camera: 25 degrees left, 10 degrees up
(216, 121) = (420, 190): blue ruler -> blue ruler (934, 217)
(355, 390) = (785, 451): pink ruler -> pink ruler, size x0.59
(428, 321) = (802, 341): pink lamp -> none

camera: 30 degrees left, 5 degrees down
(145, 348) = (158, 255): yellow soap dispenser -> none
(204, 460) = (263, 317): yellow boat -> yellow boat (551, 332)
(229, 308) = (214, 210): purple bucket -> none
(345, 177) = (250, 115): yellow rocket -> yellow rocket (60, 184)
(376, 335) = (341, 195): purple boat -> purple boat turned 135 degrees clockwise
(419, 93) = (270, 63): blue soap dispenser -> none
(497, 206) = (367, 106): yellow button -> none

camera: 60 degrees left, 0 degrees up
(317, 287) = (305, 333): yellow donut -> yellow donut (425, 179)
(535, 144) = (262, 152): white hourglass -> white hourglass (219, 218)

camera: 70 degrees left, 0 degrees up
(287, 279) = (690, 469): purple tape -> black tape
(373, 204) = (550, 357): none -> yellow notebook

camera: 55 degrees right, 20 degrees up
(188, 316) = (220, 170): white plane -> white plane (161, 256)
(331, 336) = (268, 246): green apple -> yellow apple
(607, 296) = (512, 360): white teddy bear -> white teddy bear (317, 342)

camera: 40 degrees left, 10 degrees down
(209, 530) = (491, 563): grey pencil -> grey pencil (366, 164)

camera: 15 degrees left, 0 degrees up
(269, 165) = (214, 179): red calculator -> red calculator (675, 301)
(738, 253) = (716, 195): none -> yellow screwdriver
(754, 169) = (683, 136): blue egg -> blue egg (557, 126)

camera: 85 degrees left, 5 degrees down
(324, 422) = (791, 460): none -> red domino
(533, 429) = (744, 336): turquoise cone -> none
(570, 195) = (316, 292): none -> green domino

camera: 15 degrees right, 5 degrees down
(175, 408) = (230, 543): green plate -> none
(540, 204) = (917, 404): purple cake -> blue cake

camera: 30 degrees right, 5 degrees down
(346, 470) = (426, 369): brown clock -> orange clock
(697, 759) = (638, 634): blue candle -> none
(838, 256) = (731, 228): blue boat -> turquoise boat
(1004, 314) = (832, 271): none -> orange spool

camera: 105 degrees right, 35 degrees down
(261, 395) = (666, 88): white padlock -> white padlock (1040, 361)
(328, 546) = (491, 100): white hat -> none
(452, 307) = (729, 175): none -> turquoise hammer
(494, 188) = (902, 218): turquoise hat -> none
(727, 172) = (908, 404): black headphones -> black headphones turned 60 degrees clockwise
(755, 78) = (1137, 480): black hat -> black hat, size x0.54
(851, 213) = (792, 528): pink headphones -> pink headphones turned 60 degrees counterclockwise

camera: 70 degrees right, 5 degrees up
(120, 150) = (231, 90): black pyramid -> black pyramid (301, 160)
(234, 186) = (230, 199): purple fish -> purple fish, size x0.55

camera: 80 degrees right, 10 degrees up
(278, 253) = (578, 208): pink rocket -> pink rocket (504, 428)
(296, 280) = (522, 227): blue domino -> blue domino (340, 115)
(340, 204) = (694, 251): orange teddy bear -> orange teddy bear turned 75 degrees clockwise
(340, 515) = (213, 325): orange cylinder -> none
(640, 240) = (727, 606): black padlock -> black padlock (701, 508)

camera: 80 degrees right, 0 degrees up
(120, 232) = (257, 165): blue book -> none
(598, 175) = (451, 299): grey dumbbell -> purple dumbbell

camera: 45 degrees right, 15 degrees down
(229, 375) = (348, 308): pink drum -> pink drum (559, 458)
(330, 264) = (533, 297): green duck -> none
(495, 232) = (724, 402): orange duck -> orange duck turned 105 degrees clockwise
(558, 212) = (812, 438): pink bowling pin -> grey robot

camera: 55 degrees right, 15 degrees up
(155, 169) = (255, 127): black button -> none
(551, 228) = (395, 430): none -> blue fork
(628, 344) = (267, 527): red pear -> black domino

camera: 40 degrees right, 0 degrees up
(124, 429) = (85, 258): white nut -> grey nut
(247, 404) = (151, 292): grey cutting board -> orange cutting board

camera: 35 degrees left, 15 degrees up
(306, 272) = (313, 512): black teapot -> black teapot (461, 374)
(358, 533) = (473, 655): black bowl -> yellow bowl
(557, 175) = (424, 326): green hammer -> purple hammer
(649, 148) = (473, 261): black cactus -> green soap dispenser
++++
**What is expected**
Reproduce the records exactly as they appear.

**Task answer**
camera: 25 degrees left, 10 degrees up
(216, 121) = (420, 190): blue ruler -> blue ruler (934, 217)
(355, 390) = (785, 451): pink ruler -> pink ruler, size x0.59
(428, 321) = (802, 341): pink lamp -> none

camera: 30 degrees left, 5 degrees down
(145, 348) = (158, 255): yellow soap dispenser -> none
(204, 460) = (263, 317): yellow boat -> yellow boat (551, 332)
(229, 308) = (214, 210): purple bucket -> none
(345, 177) = (250, 115): yellow rocket -> yellow rocket (60, 184)
(376, 335) = (341, 195): purple boat -> purple boat turned 135 degrees clockwise
(419, 93) = (270, 63): blue soap dispenser -> none
(497, 206) = (367, 106): yellow button -> none

camera: 60 degrees left, 0 degrees up
(317, 287) = (305, 333): yellow donut -> yellow donut (425, 179)
(535, 144) = (262, 152): white hourglass -> white hourglass (219, 218)

camera: 70 degrees left, 0 degrees up
(287, 279) = (690, 469): purple tape -> black tape
(373, 204) = (550, 357): none -> yellow notebook

camera: 55 degrees right, 20 degrees up
(188, 316) = (220, 170): white plane -> white plane (161, 256)
(331, 336) = (268, 246): green apple -> yellow apple
(607, 296) = (512, 360): white teddy bear -> white teddy bear (317, 342)

camera: 40 degrees left, 10 degrees down
(209, 530) = (491, 563): grey pencil -> grey pencil (366, 164)

camera: 15 degrees left, 0 degrees up
(269, 165) = (214, 179): red calculator -> red calculator (675, 301)
(738, 253) = (716, 195): none -> yellow screwdriver
(754, 169) = (683, 136): blue egg -> blue egg (557, 126)

camera: 85 degrees left, 5 degrees down
(324, 422) = (791, 460): none -> red domino
(533, 429) = (744, 336): turquoise cone -> none
(570, 195) = (316, 292): none -> green domino

camera: 15 degrees right, 5 degrees down
(175, 408) = (230, 543): green plate -> none
(540, 204) = (917, 404): purple cake -> blue cake

camera: 30 degrees right, 5 degrees down
(346, 470) = (426, 369): brown clock -> orange clock
(697, 759) = (638, 634): blue candle -> none
(838, 256) = (731, 228): blue boat -> turquoise boat
(1004, 314) = (832, 271): none -> orange spool

camera: 105 degrees right, 35 degrees down
(261, 395) = (666, 88): white padlock -> white padlock (1040, 361)
(328, 546) = (491, 100): white hat -> none
(452, 307) = (729, 175): none -> turquoise hammer
(494, 188) = (902, 218): turquoise hat -> none
(727, 172) = (908, 404): black headphones -> black headphones turned 60 degrees clockwise
(755, 78) = (1137, 480): black hat -> black hat, size x0.54
(851, 213) = (792, 528): pink headphones -> pink headphones turned 60 degrees counterclockwise

camera: 70 degrees right, 5 degrees up
(120, 150) = (231, 90): black pyramid -> black pyramid (301, 160)
(234, 186) = (230, 199): purple fish -> purple fish, size x0.55

camera: 80 degrees right, 10 degrees up
(278, 253) = (578, 208): pink rocket -> pink rocket (504, 428)
(296, 280) = (522, 227): blue domino -> blue domino (340, 115)
(340, 204) = (694, 251): orange teddy bear -> orange teddy bear turned 75 degrees clockwise
(340, 515) = (213, 325): orange cylinder -> none
(640, 240) = (727, 606): black padlock -> black padlock (701, 508)

camera: 80 degrees right, 0 degrees up
(120, 232) = (257, 165): blue book -> none
(598, 175) = (451, 299): grey dumbbell -> purple dumbbell

camera: 45 degrees right, 15 degrees down
(229, 375) = (348, 308): pink drum -> pink drum (559, 458)
(330, 264) = (533, 297): green duck -> none
(495, 232) = (724, 402): orange duck -> orange duck turned 105 degrees clockwise
(558, 212) = (812, 438): pink bowling pin -> grey robot

camera: 55 degrees right, 15 degrees up
(155, 169) = (255, 127): black button -> none
(551, 228) = (395, 430): none -> blue fork
(628, 344) = (267, 527): red pear -> black domino

camera: 40 degrees right, 0 degrees up
(124, 429) = (85, 258): white nut -> grey nut
(247, 404) = (151, 292): grey cutting board -> orange cutting board

camera: 35 degrees left, 15 degrees up
(306, 272) = (313, 512): black teapot -> black teapot (461, 374)
(358, 533) = (473, 655): black bowl -> yellow bowl
(557, 175) = (424, 326): green hammer -> purple hammer
(649, 148) = (473, 261): black cactus -> green soap dispenser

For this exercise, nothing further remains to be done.